Provide nothing except how many lines of the data contain the word "first".

Extracted material section start

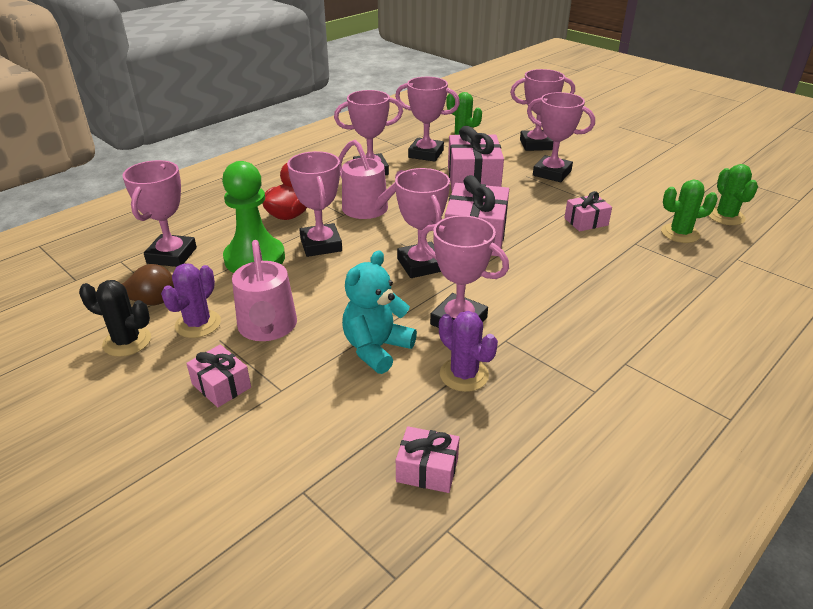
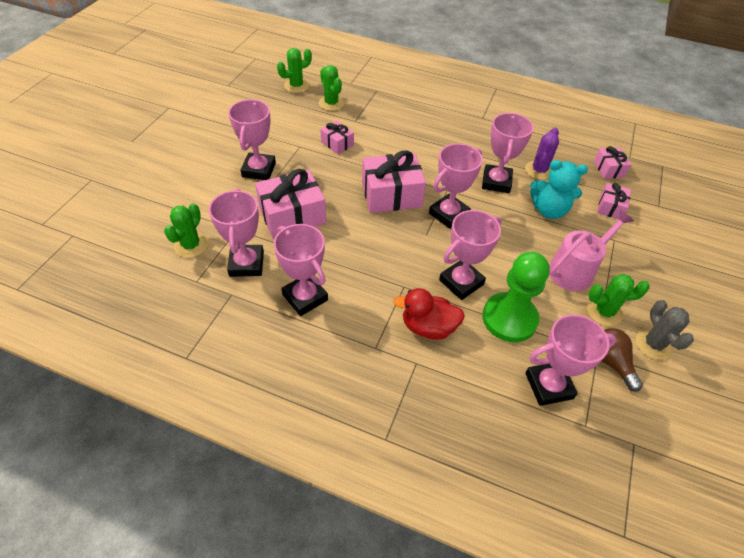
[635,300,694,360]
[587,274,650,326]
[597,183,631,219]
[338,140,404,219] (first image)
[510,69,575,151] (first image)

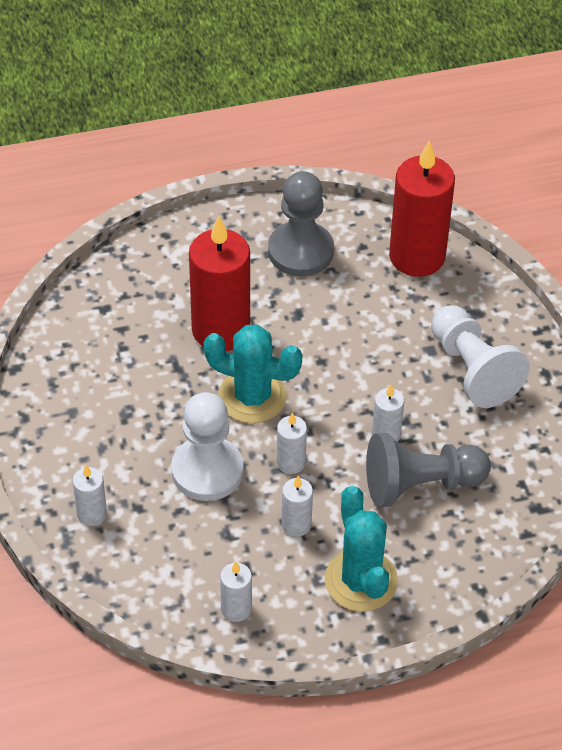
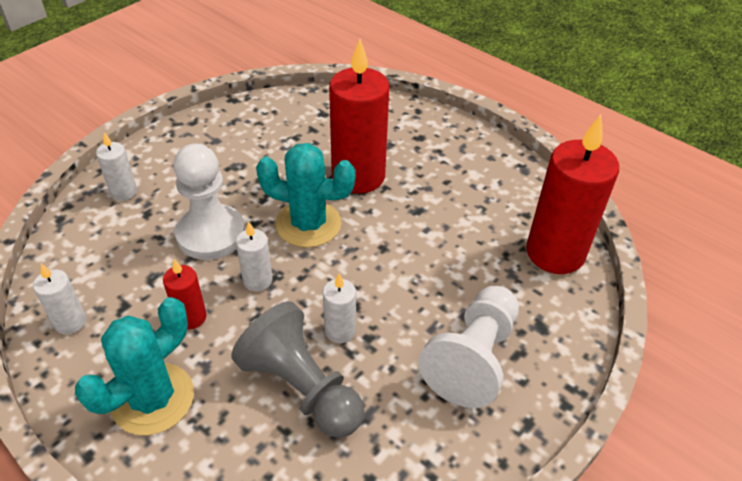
[256,143,356,248]
[268,171,334,276] (first image)
[163,259,207,330]

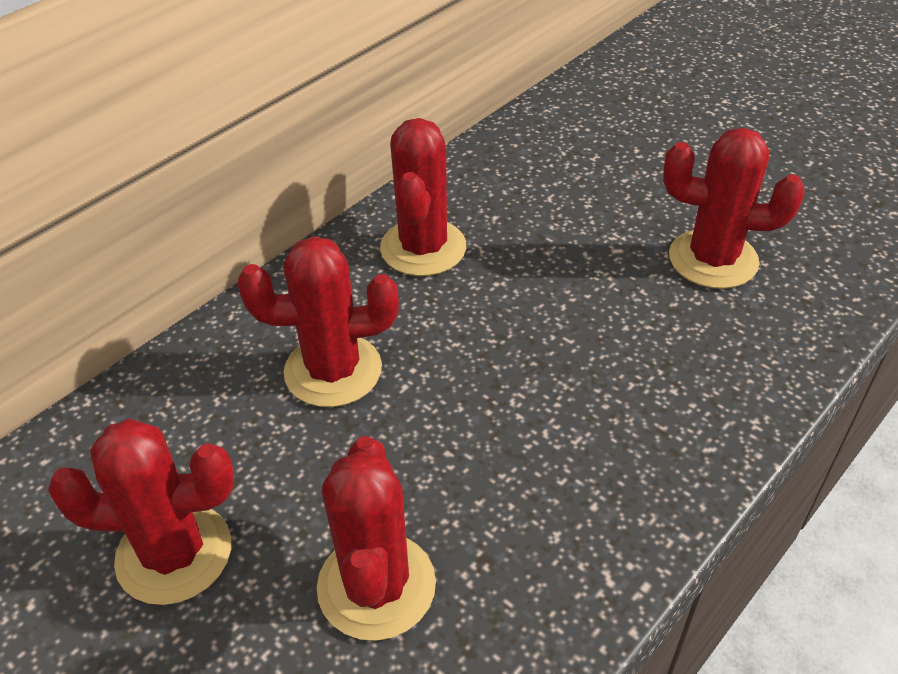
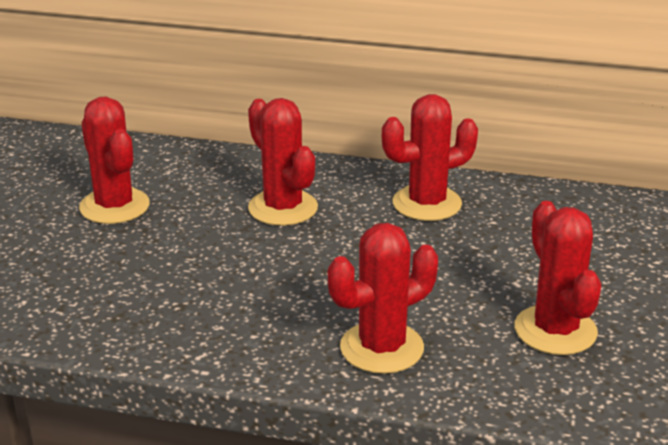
[328,223,438,374]

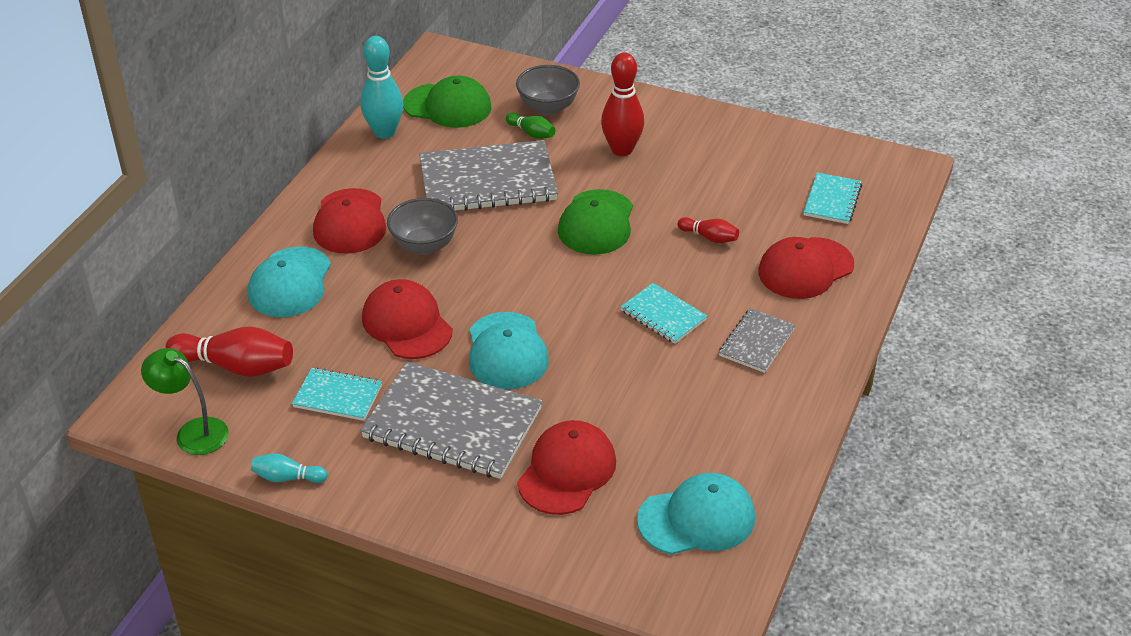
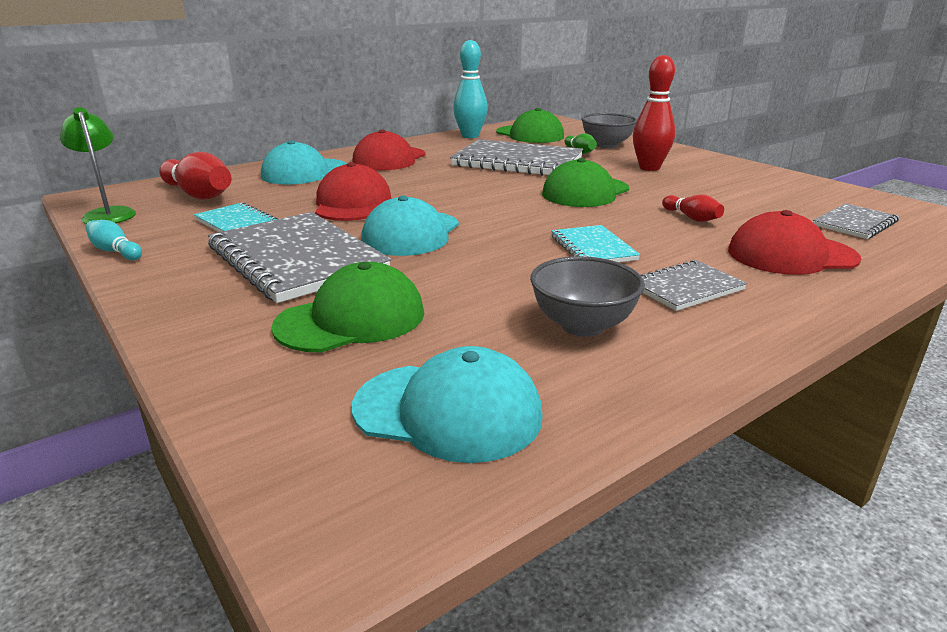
[530,256,645,337]
[271,262,424,353]
[813,203,899,239]

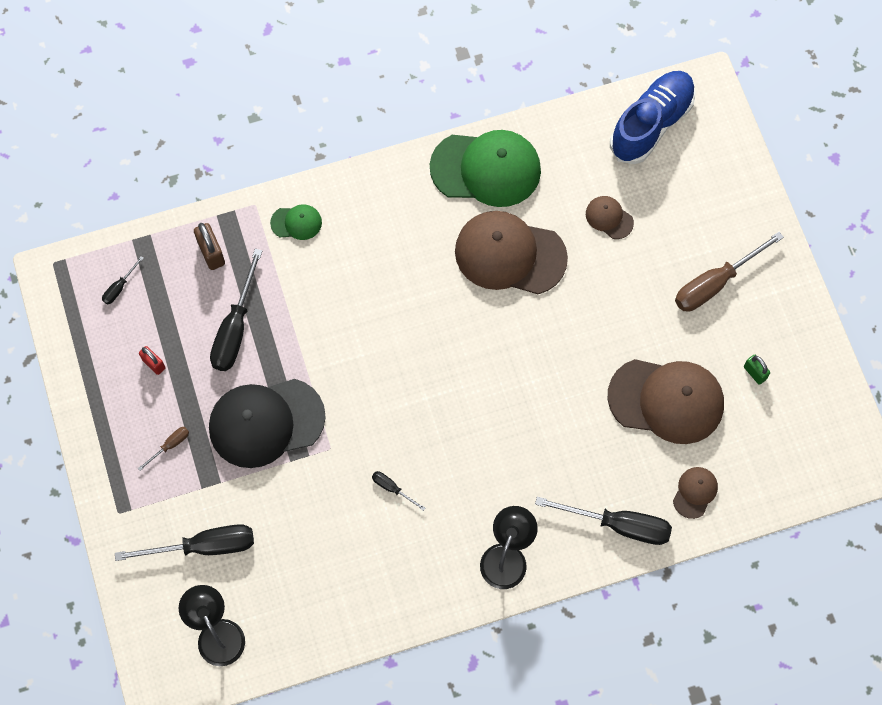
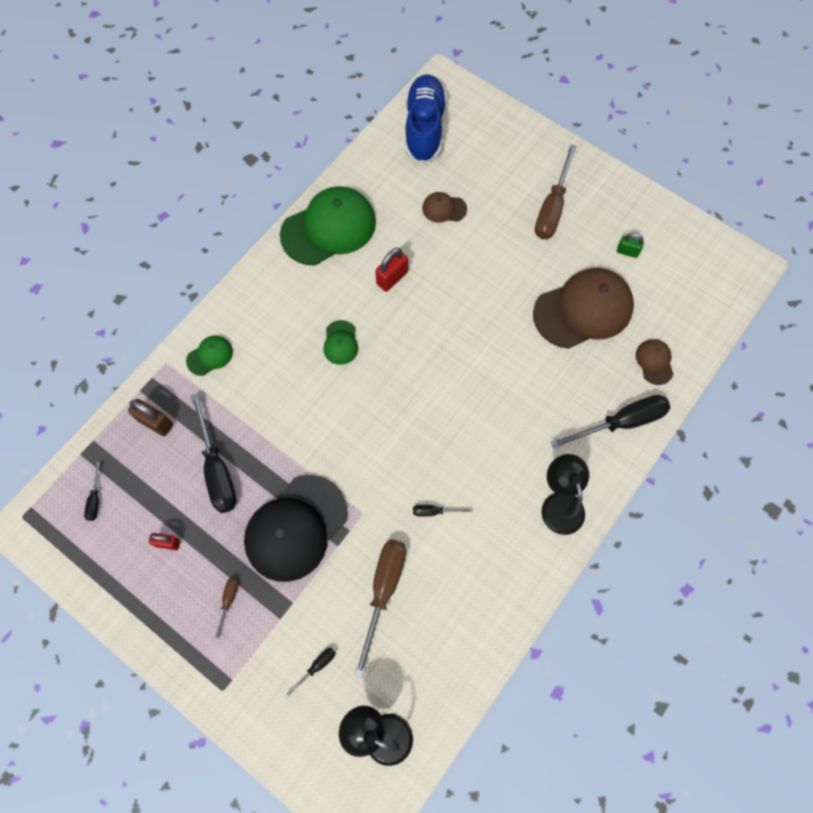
[284,648,336,698]
[375,248,408,292]
[323,320,358,365]
[354,539,406,678]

Extracted material section end

• [Written response]: 3